**Data under study**:
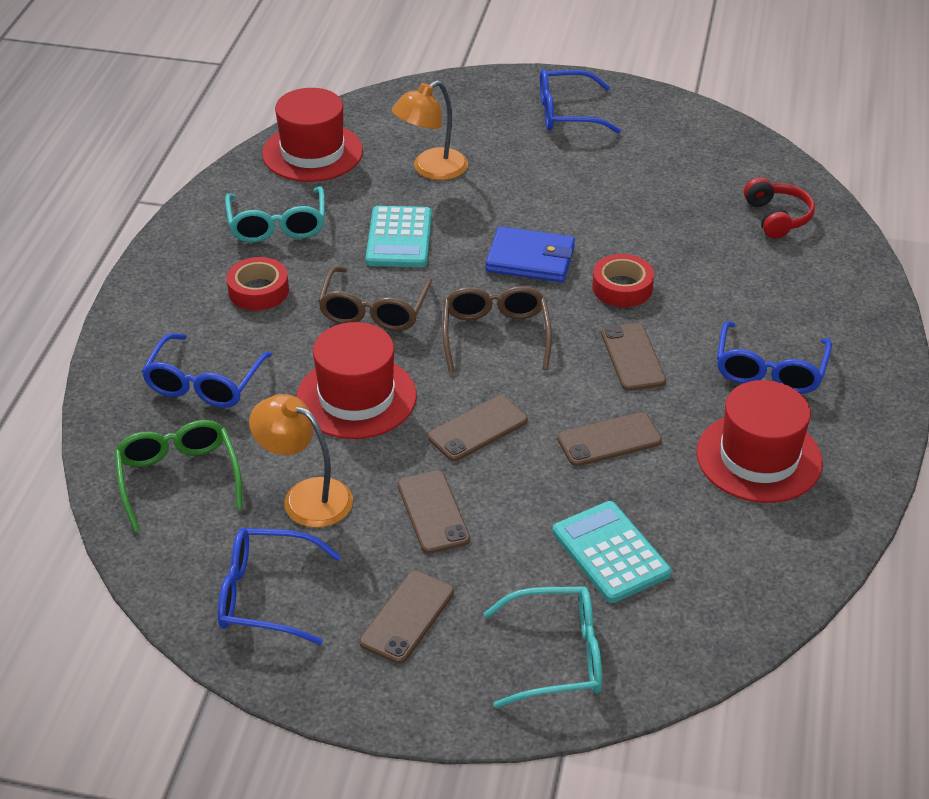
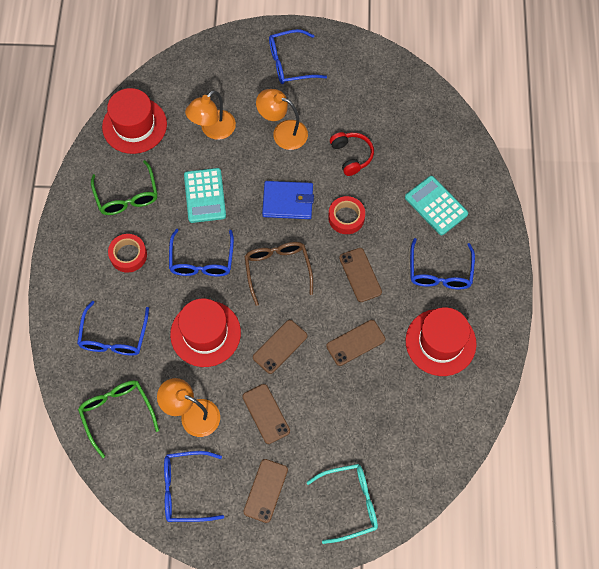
camera: 10 degrees left, 25 degrees up
(277, 225) = (127, 196): turquoise glasses -> green glasses
(374, 311) = (202, 261): brown glasses -> blue glasses
(540, 183) = (283, 132): none -> orange lamp
(610, 553) = (367, 426): turquoise calculator -> turquoise calculator (436, 206)
(777, 217) = (431, 141): red headphones -> red headphones (351, 156)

**Work task**:
Beginning with the first entry above, reproduce every line verbatim until the line with "(540, 183) = (283, 132): none -> orange lamp", which is included too; omit pictures.

**Task answer**:
camera: 10 degrees left, 25 degrees up
(277, 225) = (127, 196): turquoise glasses -> green glasses
(374, 311) = (202, 261): brown glasses -> blue glasses
(540, 183) = (283, 132): none -> orange lamp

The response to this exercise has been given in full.